[Change detection outputs]
────────────────────────────────────────

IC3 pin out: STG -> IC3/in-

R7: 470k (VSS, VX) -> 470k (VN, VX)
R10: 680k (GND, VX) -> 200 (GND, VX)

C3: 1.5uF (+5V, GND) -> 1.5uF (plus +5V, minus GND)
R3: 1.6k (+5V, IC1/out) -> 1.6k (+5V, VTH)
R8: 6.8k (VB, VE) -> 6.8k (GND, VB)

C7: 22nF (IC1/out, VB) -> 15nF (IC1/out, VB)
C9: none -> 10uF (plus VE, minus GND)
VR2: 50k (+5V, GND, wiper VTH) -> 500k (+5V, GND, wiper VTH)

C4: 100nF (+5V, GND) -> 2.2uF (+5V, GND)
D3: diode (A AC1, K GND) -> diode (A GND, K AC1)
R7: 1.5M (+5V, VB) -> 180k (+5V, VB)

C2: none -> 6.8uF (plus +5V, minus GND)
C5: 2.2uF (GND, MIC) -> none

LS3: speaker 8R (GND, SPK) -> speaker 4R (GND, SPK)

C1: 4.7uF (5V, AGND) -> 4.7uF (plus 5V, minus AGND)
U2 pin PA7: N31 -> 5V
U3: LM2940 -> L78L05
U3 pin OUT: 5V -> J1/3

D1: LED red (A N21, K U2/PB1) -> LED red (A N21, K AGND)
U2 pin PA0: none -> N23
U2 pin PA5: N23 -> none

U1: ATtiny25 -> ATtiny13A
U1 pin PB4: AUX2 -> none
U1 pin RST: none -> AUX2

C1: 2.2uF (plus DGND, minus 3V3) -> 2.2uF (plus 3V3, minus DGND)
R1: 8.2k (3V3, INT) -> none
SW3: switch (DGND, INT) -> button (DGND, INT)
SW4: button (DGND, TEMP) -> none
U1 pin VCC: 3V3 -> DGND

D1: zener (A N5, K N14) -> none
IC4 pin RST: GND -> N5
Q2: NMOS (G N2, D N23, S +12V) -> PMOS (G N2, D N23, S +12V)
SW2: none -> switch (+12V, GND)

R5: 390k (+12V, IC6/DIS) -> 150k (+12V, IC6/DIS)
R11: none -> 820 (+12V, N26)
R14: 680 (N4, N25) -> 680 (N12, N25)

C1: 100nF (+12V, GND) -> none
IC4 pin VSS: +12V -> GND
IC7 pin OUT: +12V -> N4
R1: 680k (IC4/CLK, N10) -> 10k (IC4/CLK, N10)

────────────────────────────────────────

** WHAT THE TASK REQUIRES **
Please go through the data above and copy every line that has the word "AGND".

** FINISHED TASK **
C1: 4.7uF (5V, AGND) -> 4.7uF (plus 5V, minus AGND)
D1: LED red (A N21, K U2/PB1) -> LED red (A N21, K AGND)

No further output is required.